Your objective
Lines with the word "NAND": copy all of them from the entries below.

═══ Provided entries

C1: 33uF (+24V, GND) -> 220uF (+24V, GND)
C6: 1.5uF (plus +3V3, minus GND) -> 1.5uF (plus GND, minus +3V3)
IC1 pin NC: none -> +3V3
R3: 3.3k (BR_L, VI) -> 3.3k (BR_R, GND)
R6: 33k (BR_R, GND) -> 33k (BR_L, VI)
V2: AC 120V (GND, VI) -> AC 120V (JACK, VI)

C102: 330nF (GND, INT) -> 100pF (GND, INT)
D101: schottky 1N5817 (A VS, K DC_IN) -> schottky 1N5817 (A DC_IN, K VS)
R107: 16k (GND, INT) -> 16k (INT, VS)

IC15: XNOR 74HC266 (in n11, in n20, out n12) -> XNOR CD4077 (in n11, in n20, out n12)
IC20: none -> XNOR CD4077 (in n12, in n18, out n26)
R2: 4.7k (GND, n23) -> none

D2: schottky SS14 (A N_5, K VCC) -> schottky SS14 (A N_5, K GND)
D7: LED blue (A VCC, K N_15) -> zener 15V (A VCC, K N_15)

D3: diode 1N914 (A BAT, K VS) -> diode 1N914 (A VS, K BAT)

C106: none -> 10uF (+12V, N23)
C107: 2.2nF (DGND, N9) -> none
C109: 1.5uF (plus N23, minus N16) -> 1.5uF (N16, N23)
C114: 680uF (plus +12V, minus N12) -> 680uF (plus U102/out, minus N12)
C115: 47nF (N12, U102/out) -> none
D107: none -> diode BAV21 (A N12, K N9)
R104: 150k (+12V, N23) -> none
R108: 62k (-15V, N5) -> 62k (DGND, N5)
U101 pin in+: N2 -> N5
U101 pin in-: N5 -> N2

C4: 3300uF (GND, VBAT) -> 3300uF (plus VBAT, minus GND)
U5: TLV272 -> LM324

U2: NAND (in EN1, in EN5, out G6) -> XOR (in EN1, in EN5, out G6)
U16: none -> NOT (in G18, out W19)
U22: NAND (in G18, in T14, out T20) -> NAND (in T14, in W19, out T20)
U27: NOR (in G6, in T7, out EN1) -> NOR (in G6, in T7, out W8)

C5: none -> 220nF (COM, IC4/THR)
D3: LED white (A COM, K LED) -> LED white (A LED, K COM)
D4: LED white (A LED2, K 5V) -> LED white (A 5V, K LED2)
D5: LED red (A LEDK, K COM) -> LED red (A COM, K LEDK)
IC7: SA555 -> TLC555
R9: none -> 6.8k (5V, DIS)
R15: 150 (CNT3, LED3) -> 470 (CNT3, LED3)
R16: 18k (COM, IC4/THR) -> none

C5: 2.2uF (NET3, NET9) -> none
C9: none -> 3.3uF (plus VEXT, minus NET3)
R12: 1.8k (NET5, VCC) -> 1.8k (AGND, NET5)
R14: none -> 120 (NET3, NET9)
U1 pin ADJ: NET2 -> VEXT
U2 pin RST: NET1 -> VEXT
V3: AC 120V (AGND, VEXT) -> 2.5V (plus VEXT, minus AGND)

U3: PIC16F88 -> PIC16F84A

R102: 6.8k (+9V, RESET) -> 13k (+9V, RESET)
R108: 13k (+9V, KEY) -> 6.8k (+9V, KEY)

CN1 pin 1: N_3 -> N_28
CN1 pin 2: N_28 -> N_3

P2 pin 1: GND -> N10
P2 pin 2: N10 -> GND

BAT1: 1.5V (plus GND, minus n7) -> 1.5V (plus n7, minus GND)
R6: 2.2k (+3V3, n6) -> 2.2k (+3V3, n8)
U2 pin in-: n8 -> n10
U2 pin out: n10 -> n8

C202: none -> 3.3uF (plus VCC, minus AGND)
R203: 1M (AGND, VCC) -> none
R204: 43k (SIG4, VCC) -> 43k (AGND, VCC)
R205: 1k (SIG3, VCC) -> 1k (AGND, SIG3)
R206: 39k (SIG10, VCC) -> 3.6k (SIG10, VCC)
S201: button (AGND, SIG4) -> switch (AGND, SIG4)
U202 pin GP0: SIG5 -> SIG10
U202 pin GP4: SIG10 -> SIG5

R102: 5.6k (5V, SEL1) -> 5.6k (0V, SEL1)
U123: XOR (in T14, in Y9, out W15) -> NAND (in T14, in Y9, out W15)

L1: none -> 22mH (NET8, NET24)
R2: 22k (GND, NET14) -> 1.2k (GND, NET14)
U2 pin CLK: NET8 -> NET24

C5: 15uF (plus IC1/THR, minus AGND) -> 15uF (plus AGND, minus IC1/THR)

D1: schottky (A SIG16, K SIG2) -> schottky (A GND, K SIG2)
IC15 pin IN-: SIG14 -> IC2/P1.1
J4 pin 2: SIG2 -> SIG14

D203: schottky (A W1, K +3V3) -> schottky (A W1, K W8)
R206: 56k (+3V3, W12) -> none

══════

Output of the exercise
U2: NAND (in EN1, in EN5, out G6) -> XOR (in EN1, in EN5, out G6)
U22: NAND (in G18, in T14, out T20) -> NAND (in T14, in W19, out T20)
U123: XOR (in T14, in Y9, out W15) -> NAND (in T14, in Y9, out W15)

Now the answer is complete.